(THE DATA begins)

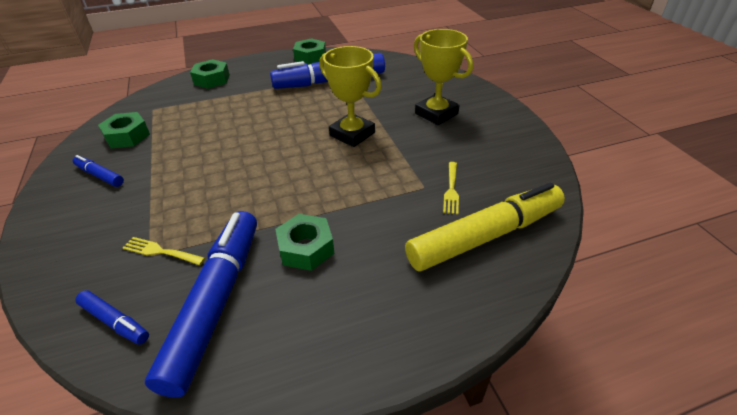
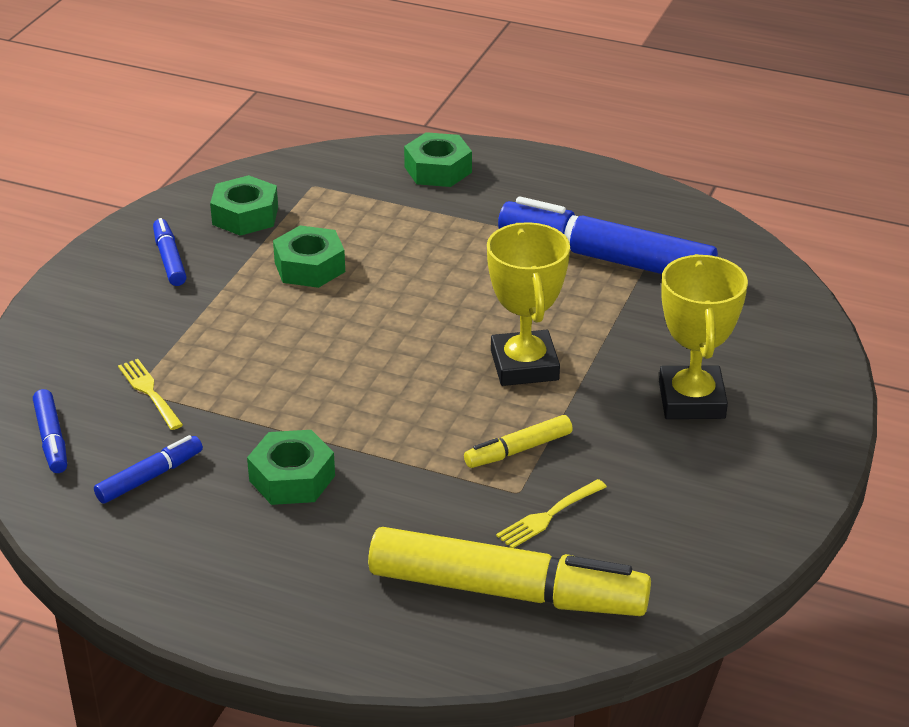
camera: 40 degrees right, 5 degrees down
(215, 303) = (149, 477): blue marker -> blue marker, size x0.46
(310, 57) = (632, 196): green nut -> green nut (309, 267)
(398, 169) = (518, 450): none -> yellow marker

(THE DATA ends)

| WHAT IS REQUIRED |
What lines above contain the word "marker"? Return each such line.

| WORKED SOLUTION |
(215, 303) = (149, 477): blue marker -> blue marker, size x0.46
(398, 169) = (518, 450): none -> yellow marker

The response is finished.